**AVAILABLE RECORDS:**
• • • • • • •
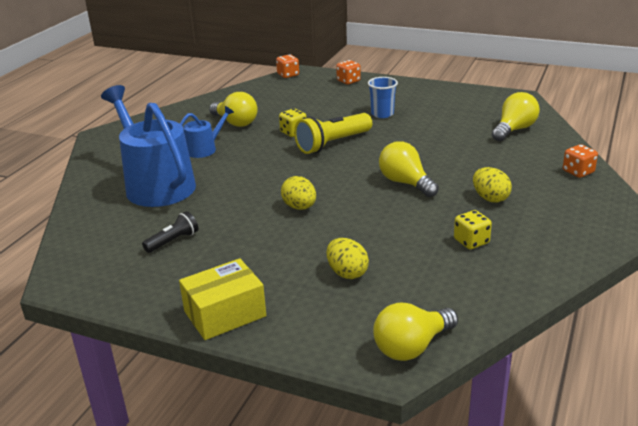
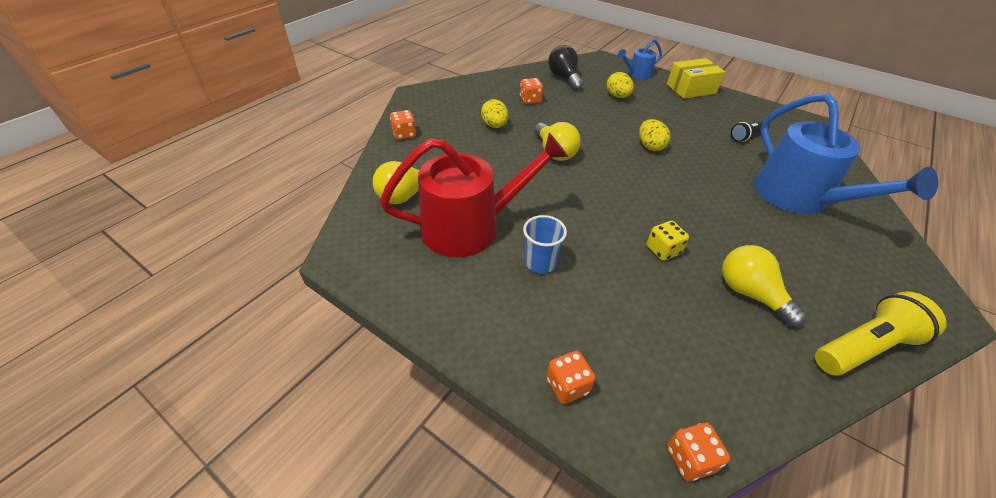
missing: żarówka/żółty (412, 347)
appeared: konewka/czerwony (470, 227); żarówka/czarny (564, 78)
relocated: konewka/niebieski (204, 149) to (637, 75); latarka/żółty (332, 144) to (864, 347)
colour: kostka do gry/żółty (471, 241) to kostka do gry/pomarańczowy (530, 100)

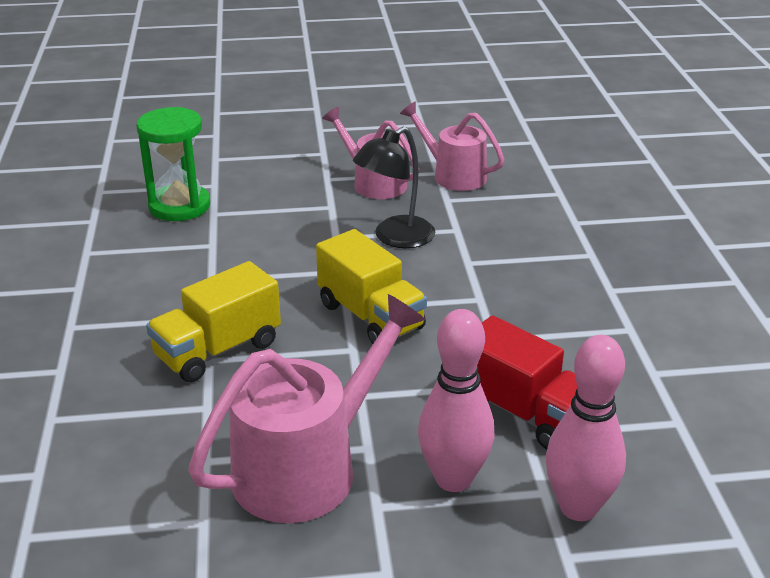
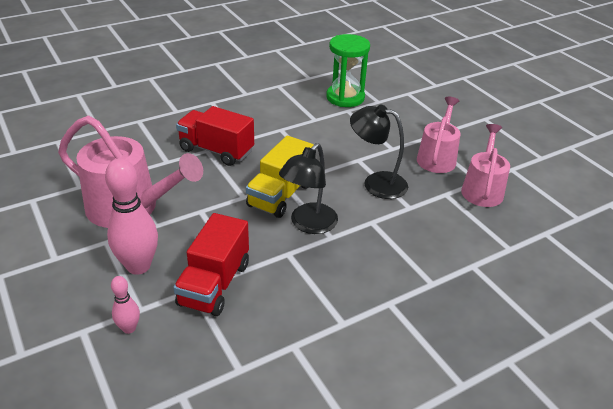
appeared: lampka/czarny (308, 224)
colour: ciężarówka/żółty (218, 350) to ciężarówka/czerwony (216, 150)
size: kręgiel/różowy (578, 507) = (129, 328) x0.51

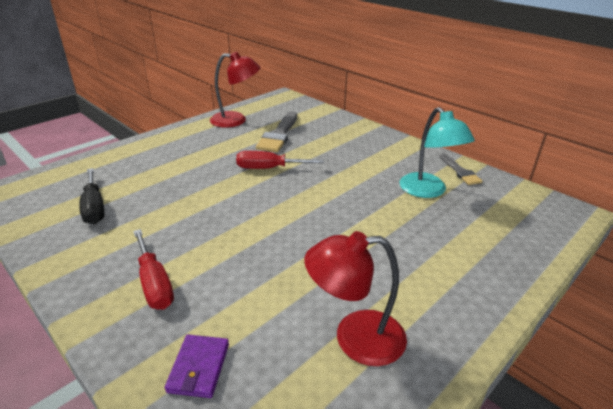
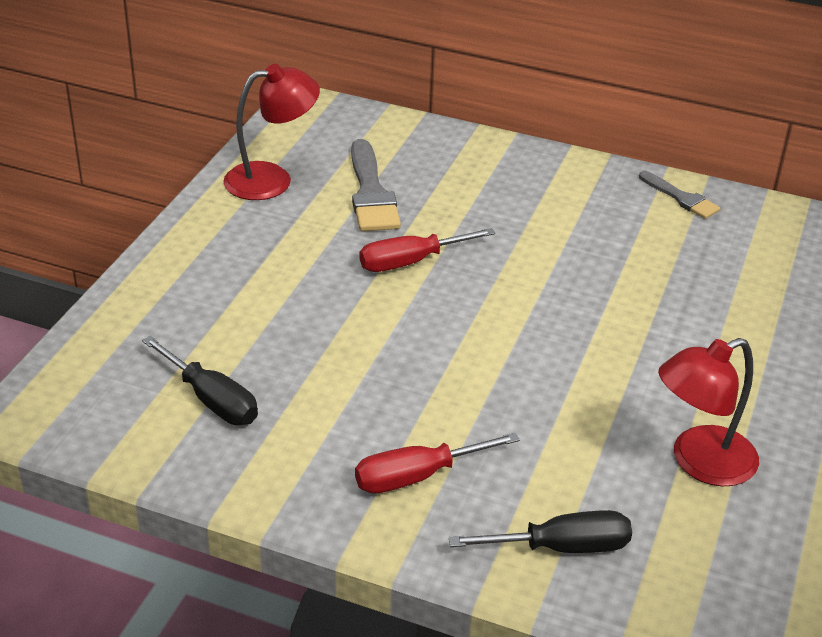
missing: lampka/turkusowy (428, 191)
exchanged: portfel/fioletowy (199, 368) to śrubokręt/czarny (562, 547)
spun: śrubokręt/czerwony (154, 283) = (417, 476) 120 degrees clockwise

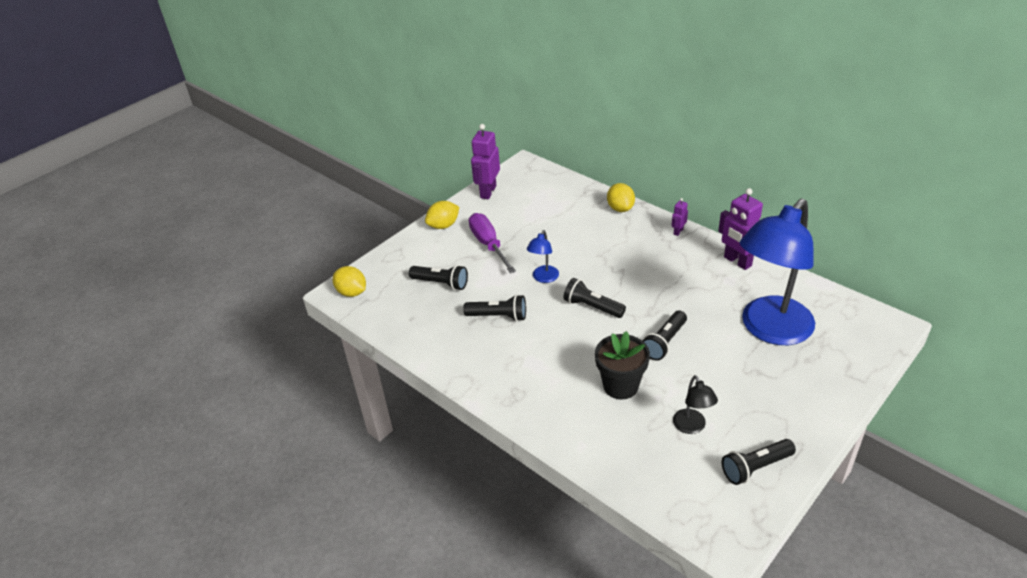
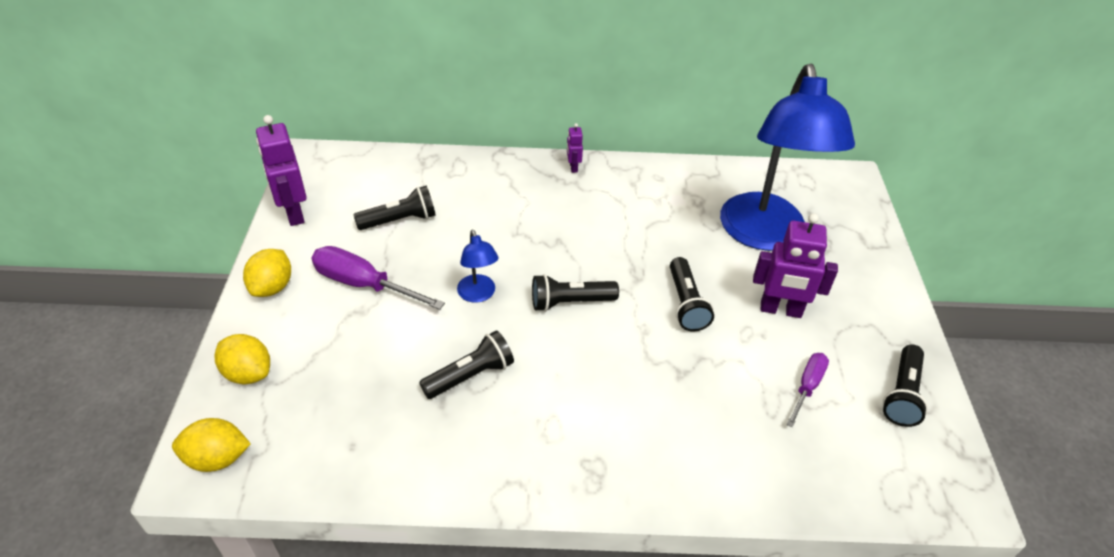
missing: doniczka/czarny (620, 386)
relocated: latarka/czarny (441, 283) to (400, 220); cytryna/żółty (620, 208) to (248, 373); robot/fioletowy (737, 261) to (780, 310)
exchanged: lampka/czarny (692, 427) to śrubokręt/fioletowy (807, 387)

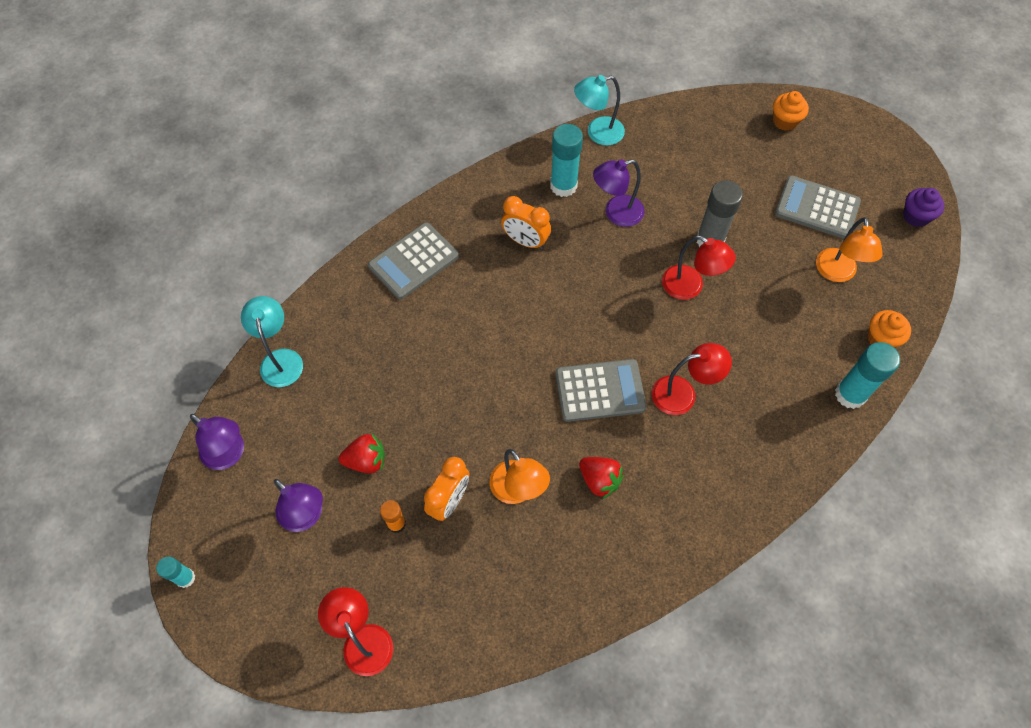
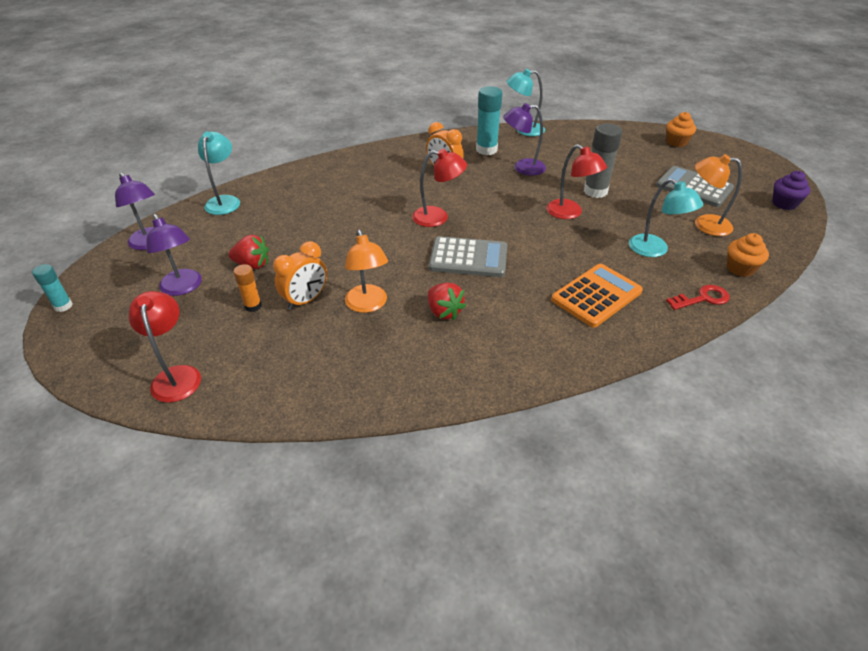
missing: kalkulator/szary (413, 261)
appeared: kalkulator/pomarańczowy (596, 296); lampka/turkusowy (655, 250)
relocated: lampka/czerwony (683, 394) to (438, 217)
exchanged: klej w sztyfcie/turkusowy (850, 394) to klucz/czerwony (702, 298)
spun: lampka/pomarańczowy (837, 273) = (704, 224) 90 degrees clockwise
• • • • • • •
**EXERCISE INSTRUCTIONS:**
Find the line with "colour: kostka do" in the data above, and from there retype each line exactly through the line with "relocated: lampka/czerwony (683, 394)", skipping the pictures along the way.

**ANSWER SPACE:**
colour: kostka do gry/żółty (471, 241) to kostka do gry/pomarańczowy (530, 100)

appeared: lampka/czarny (308, 224)
colour: ciężarówka/żółty (218, 350) to ciężarówka/czerwony (216, 150)
size: kręgiel/różowy (578, 507) = (129, 328) x0.51

missing: lampka/turkusowy (428, 191)
exchanged: portfel/fioletowy (199, 368) to śrubokręt/czarny (562, 547)
spun: śrubokręt/czerwony (154, 283) = (417, 476) 120 degrees clockwise

missing: doniczka/czarny (620, 386)
relocated: latarka/czarny (441, 283) to (400, 220); cytryna/żółty (620, 208) to (248, 373); robot/fioletowy (737, 261) to (780, 310)
exchanged: lampka/czarny (692, 427) to śrubokręt/fioletowy (807, 387)

missing: kalkulator/szary (413, 261)
appeared: kalkulator/pomarańczowy (596, 296); lampka/turkusowy (655, 250)
relocated: lampka/czerwony (683, 394) to (438, 217)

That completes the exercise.